● **WORK REQUIRED**: Although the records contain pictures, only their text should be reproduced, exactly as written.

● **MATERIAL FOR THIS EXERCISE**:

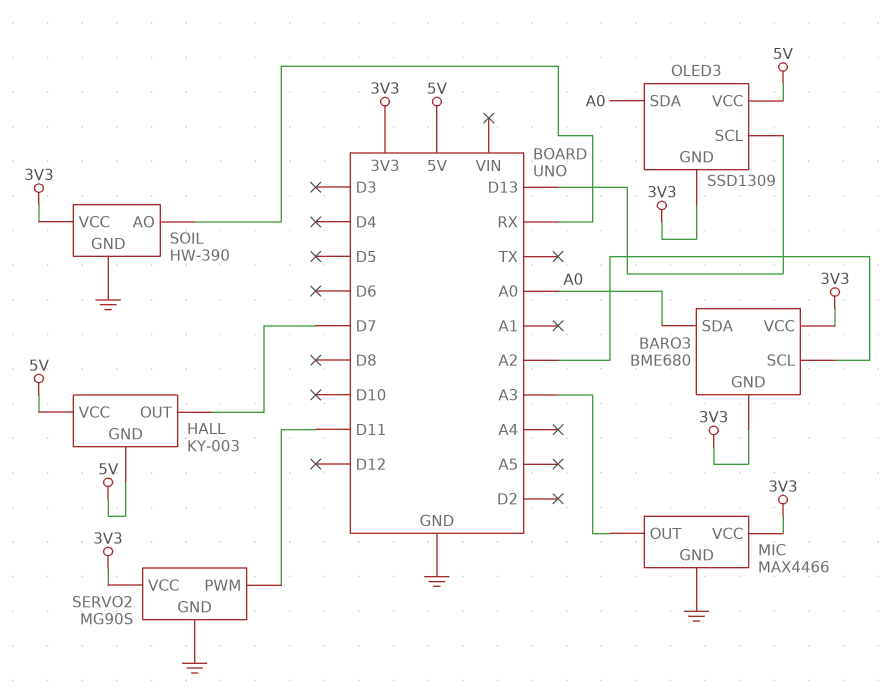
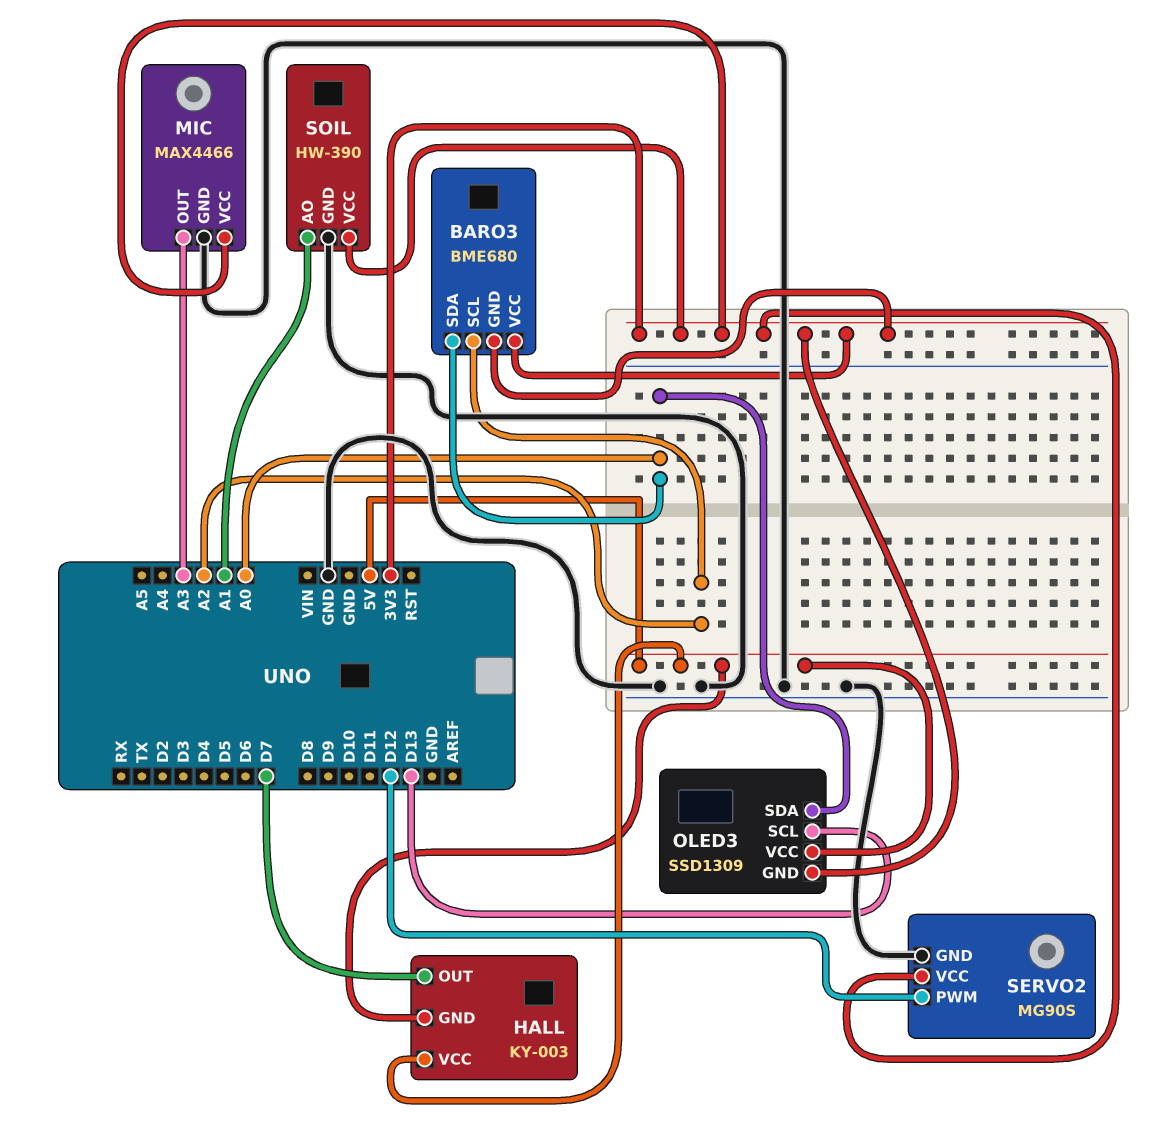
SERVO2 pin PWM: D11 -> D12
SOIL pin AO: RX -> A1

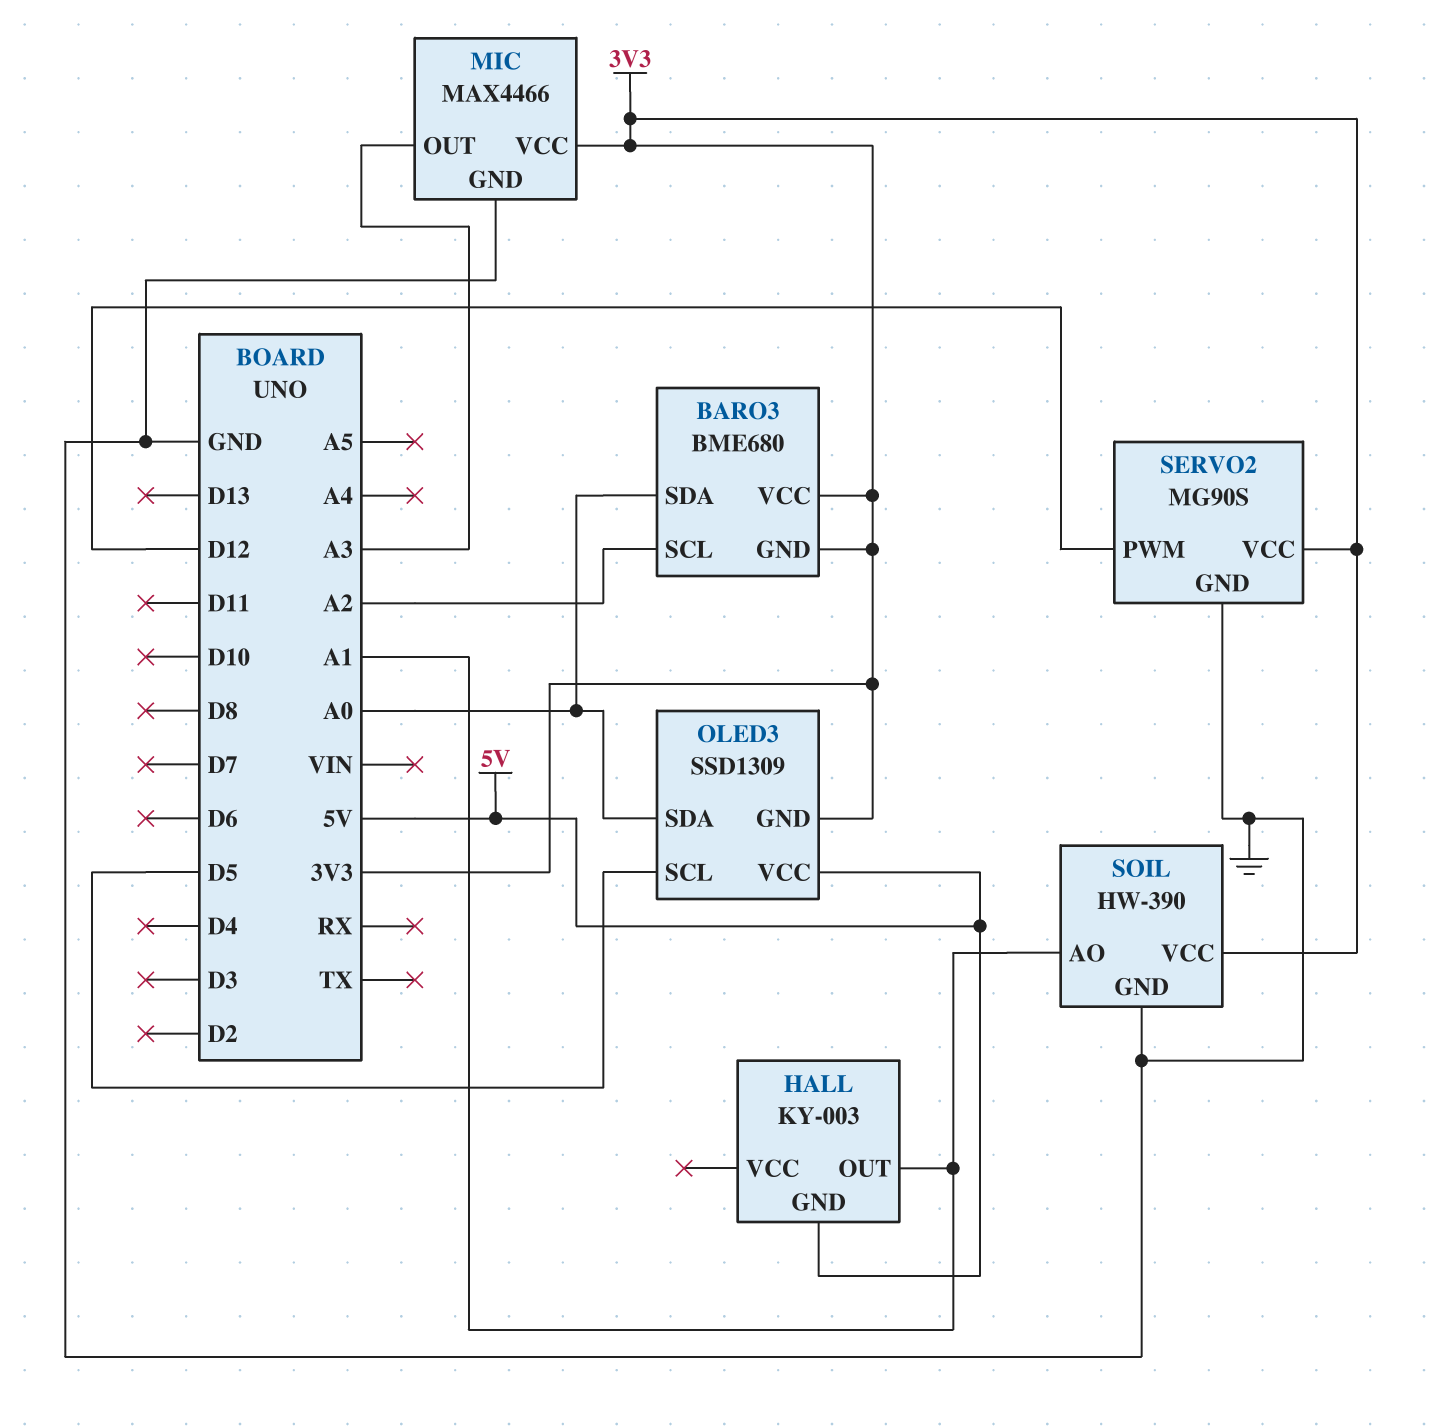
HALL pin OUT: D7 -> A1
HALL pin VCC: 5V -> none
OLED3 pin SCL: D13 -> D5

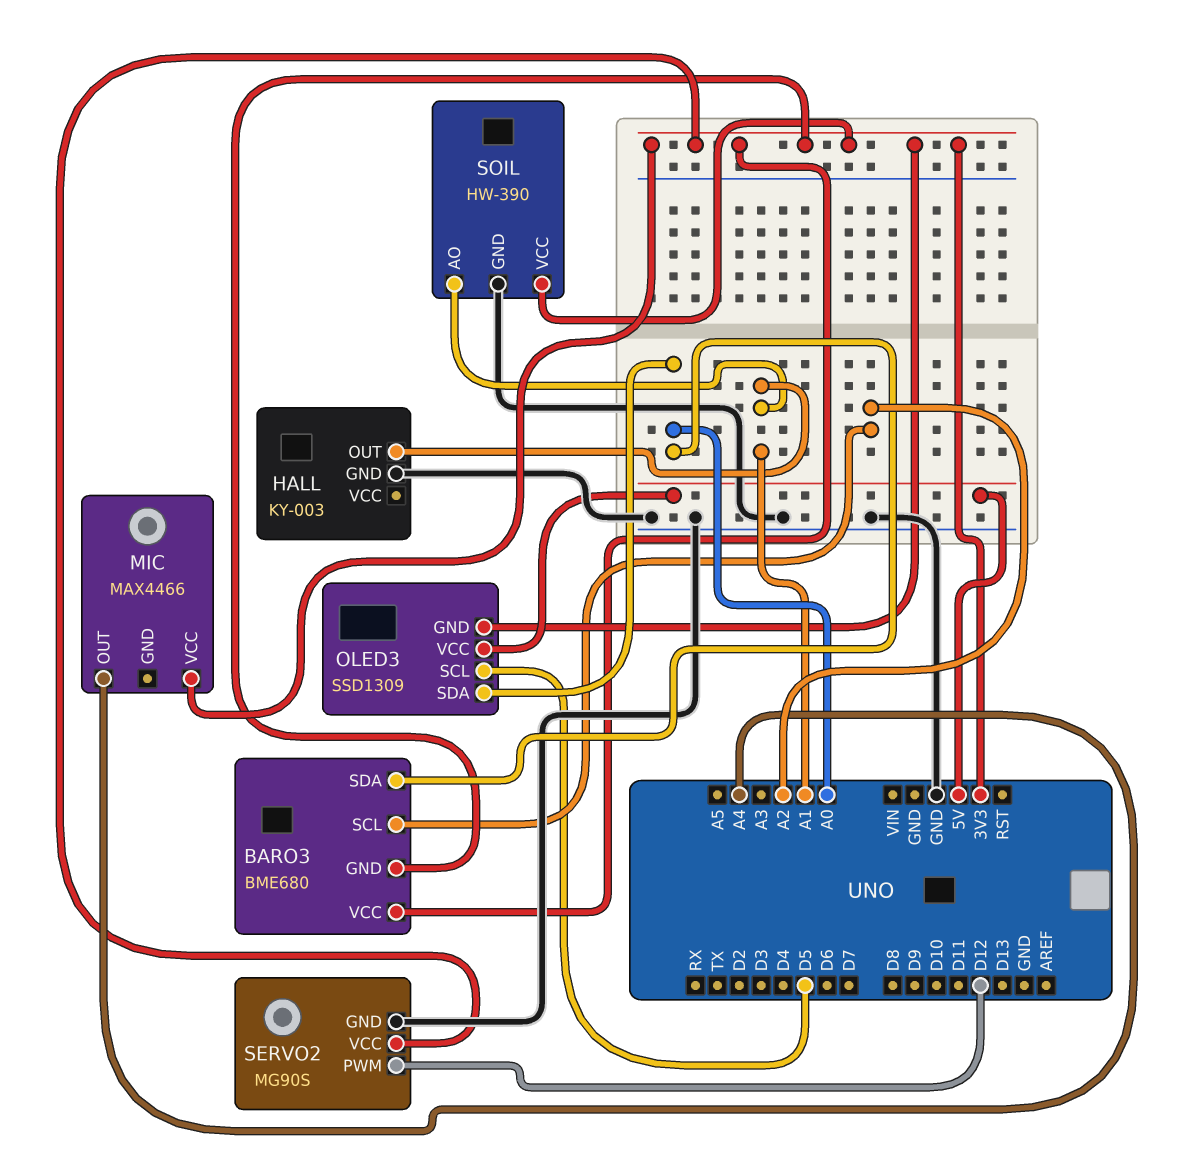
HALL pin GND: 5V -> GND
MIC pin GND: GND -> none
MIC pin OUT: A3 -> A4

● **COMPLETED EXERCISE**:
SERVO2 pin PWM: D11 -> D12
SOIL pin AO: RX -> A1

HALL pin OUT: D7 -> A1
HALL pin VCC: 5V -> none
OLED3 pin SCL: D13 -> D5

HALL pin GND: 5V -> GND
MIC pin GND: GND -> none
MIC pin OUT: A3 -> A4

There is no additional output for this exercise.